INSTRUCTIONS FOR THE TASK :: Restate the following records word for word without images.

INPUT RECORDS ::
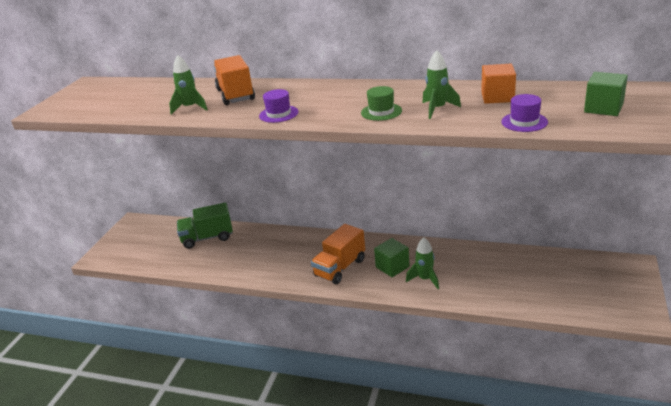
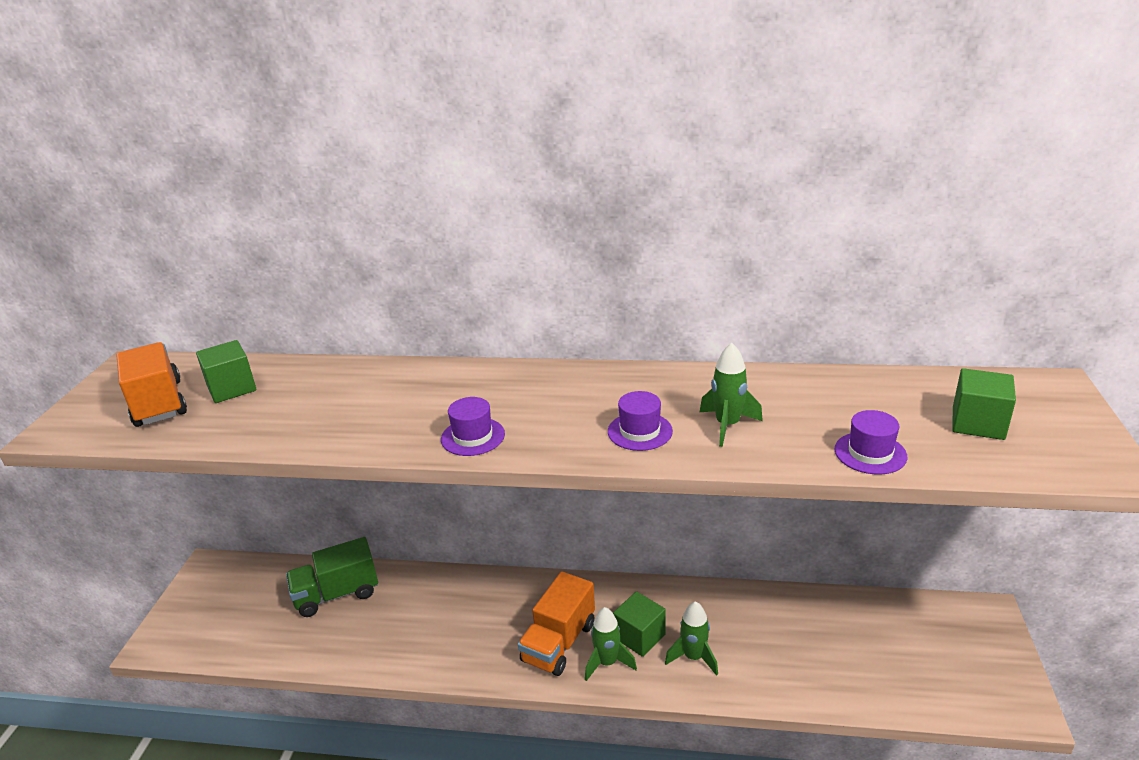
camera: 10 degrees left, 0 degrees up
(143, 93) = (231, 388): none -> green cube
(190, 108) = (319, 423): green rocket -> green rocket (607, 663)
(235, 95) = (391, 394): orange truck -> orange truck (158, 403)
(381, 112) = (640, 431): green hat -> purple hat
(497, 97) = (811, 399): orange cube -> none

PROBLEM SOLUTION ::
camera: 10 degrees left, 0 degrees up
(143, 93) = (231, 388): none -> green cube
(190, 108) = (319, 423): green rocket -> green rocket (607, 663)
(235, 95) = (391, 394): orange truck -> orange truck (158, 403)
(381, 112) = (640, 431): green hat -> purple hat
(497, 97) = (811, 399): orange cube -> none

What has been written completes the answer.